[Saved entries]
BEGIN

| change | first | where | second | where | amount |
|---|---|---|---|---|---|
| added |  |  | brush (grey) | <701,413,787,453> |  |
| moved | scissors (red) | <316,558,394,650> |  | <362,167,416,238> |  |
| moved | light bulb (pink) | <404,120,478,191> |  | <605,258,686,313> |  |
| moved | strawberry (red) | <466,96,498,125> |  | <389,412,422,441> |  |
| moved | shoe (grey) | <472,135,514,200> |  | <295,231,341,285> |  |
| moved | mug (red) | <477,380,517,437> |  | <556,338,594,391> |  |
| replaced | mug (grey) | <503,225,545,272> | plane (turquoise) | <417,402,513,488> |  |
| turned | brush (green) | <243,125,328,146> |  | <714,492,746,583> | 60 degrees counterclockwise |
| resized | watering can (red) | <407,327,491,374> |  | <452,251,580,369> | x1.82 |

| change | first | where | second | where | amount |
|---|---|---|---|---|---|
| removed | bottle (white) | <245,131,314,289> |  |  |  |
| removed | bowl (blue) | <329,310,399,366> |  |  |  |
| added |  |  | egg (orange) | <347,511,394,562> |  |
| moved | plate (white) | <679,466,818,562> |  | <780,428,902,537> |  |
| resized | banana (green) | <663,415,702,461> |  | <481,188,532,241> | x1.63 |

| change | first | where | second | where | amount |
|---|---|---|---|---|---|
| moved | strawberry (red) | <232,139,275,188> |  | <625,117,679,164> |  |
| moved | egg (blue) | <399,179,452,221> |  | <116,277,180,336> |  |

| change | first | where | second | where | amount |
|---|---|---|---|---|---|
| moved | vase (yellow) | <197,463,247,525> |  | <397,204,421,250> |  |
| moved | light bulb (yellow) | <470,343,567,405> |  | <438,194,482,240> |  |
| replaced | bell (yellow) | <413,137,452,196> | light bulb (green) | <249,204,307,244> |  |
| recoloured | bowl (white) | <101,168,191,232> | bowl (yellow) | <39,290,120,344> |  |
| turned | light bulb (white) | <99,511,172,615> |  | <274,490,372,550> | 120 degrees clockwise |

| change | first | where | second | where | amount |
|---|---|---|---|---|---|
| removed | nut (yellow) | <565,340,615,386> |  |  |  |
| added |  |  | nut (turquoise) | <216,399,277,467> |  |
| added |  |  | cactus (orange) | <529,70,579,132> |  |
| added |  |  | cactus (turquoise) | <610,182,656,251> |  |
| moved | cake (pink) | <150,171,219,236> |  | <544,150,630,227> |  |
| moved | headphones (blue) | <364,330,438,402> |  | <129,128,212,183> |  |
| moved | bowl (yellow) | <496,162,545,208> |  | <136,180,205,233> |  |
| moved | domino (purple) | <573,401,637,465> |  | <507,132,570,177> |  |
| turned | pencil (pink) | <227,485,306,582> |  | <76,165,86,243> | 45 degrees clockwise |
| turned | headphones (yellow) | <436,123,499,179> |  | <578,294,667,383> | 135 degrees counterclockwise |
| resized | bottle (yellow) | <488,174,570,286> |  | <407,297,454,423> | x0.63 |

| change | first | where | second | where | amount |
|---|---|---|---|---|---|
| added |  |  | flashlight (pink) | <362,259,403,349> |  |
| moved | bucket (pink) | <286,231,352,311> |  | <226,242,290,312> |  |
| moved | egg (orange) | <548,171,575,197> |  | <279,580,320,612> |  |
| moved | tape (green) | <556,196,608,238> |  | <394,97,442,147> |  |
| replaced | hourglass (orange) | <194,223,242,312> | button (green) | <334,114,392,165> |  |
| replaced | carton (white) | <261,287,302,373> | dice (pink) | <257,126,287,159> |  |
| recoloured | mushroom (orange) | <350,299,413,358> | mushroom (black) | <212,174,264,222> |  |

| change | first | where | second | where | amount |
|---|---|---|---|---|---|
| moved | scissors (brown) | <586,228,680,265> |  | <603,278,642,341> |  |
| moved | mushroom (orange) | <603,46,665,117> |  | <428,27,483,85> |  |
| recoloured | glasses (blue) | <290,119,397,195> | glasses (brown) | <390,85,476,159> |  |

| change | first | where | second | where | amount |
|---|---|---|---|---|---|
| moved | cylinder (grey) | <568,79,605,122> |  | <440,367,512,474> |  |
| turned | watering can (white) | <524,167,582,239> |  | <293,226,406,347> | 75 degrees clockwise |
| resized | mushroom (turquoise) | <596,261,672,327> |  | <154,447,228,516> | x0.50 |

END

§ **THE TASK**:
Repeat the data exactly as it was given above.

§ **TASK OUTPUT**:
| change | first | where | second | where | amount |
|---|---|---|---|---|---|
| added |  |  | brush (grey) | <701,413,787,453> |  |
| moved | scissors (red) | <316,558,394,650> |  | <362,167,416,238> |  |
| moved | light bulb (pink) | <404,120,478,191> |  | <605,258,686,313> |  |
| moved | strawberry (red) | <466,96,498,125> |  | <389,412,422,441> |  |
| moved | shoe (grey) | <472,135,514,200> |  | <295,231,341,285> |  |
| moved | mug (red) | <477,380,517,437> |  | <556,338,594,391> |  |
| replaced | mug (grey) | <503,225,545,272> | plane (turquoise) | <417,402,513,488> |  |
| turned | brush (green) | <243,125,328,146> |  | <714,492,746,583> | 60 degrees counterclockwise |
| resized | watering can (red) | <407,327,491,374> |  | <452,251,580,369> | x1.82 |

| change | first | where | second | where | amount |
|---|---|---|---|---|---|
| removed | bottle (white) | <245,131,314,289> |  |  |  |
| removed | bowl (blue) | <329,310,399,366> |  |  |  |
| added |  |  | egg (orange) | <347,511,394,562> |  |
| moved | plate (white) | <679,466,818,562> |  | <780,428,902,537> |  |
| resized | banana (green) | <663,415,702,461> |  | <481,188,532,241> | x1.63 |

| change | first | where | second | where | amount |
|---|---|---|---|---|---|
| moved | strawberry (red) | <232,139,275,188> |  | <625,117,679,164> |  |
| moved | egg (blue) | <399,179,452,221> |  | <116,277,180,336> |  |

| change | first | where | second | where | amount |
|---|---|---|---|---|---|
| moved | vase (yellow) | <197,463,247,525> |  | <397,204,421,250> |  |
| moved | light bulb (yellow) | <470,343,567,405> |  | <438,194,482,240> |  |
| replaced | bell (yellow) | <413,137,452,196> | light bulb (green) | <249,204,307,244> |  |
| recoloured | bowl (white) | <101,168,191,232> | bowl (yellow) | <39,290,120,344> |  |
| turned | light bulb (white) | <99,511,172,615> |  | <274,490,372,550> | 120 degrees clockwise |

| change | first | where | second | where | amount |
|---|---|---|---|---|---|
| removed | nut (yellow) | <565,340,615,386> |  |  |  |
| added |  |  | nut (turquoise) | <216,399,277,467> |  |
| added |  |  | cactus (orange) | <529,70,579,132> |  |
| added |  |  | cactus (turquoise) | <610,182,656,251> |  |
| moved | cake (pink) | <150,171,219,236> |  | <544,150,630,227> |  |
| moved | headphones (blue) | <364,330,438,402> |  | <129,128,212,183> |  |
| moved | bowl (yellow) | <496,162,545,208> |  | <136,180,205,233> |  |
| moved | domino (purple) | <573,401,637,465> |  | <507,132,570,177> |  |
| turned | pencil (pink) | <227,485,306,582> |  | <76,165,86,243> | 45 degrees clockwise |
| turned | headphones (yellow) | <436,123,499,179> |  | <578,294,667,383> | 135 degrees counterclockwise |
| resized | bottle (yellow) | <488,174,570,286> |  | <407,297,454,423> | x0.63 |

| change | first | where | second | where | amount |
|---|---|---|---|---|---|
| added |  |  | flashlight (pink) | <362,259,403,349> |  |
| moved | bucket (pink) | <286,231,352,311> |  | <226,242,290,312> |  |
| moved | egg (orange) | <548,171,575,197> |  | <279,580,320,612> |  |
| moved | tape (green) | <556,196,608,238> |  | <394,97,442,147> |  |
| replaced | hourglass (orange) | <194,223,242,312> | button (green) | <334,114,392,165> |  |
| replaced | carton (white) | <261,287,302,373> | dice (pink) | <257,126,287,159> |  |
| recoloured | mushroom (orange) | <350,299,413,358> | mushroom (black) | <212,174,264,222> |  |

| change | first | where | second | where | amount |
|---|---|---|---|---|---|
| moved | scissors (brown) | <586,228,680,265> |  | <603,278,642,341> |  |
| moved | mushroom (orange) | <603,46,665,117> |  | <428,27,483,85> |  |
| recoloured | glasses (blue) | <290,119,397,195> | glasses (brown) | <390,85,476,159> |  |

| change | first | where | second | where | amount |
|---|---|---|---|---|---|
| moved | cylinder (grey) | <568,79,605,122> |  | <440,367,512,474> |  |
| turned | watering can (white) | <524,167,582,239> |  | <293,226,406,347> | 75 degrees clockwise |
| resized | mushroom (turquoise) | <596,261,672,327> |  | <154,447,228,516> | x0.50 |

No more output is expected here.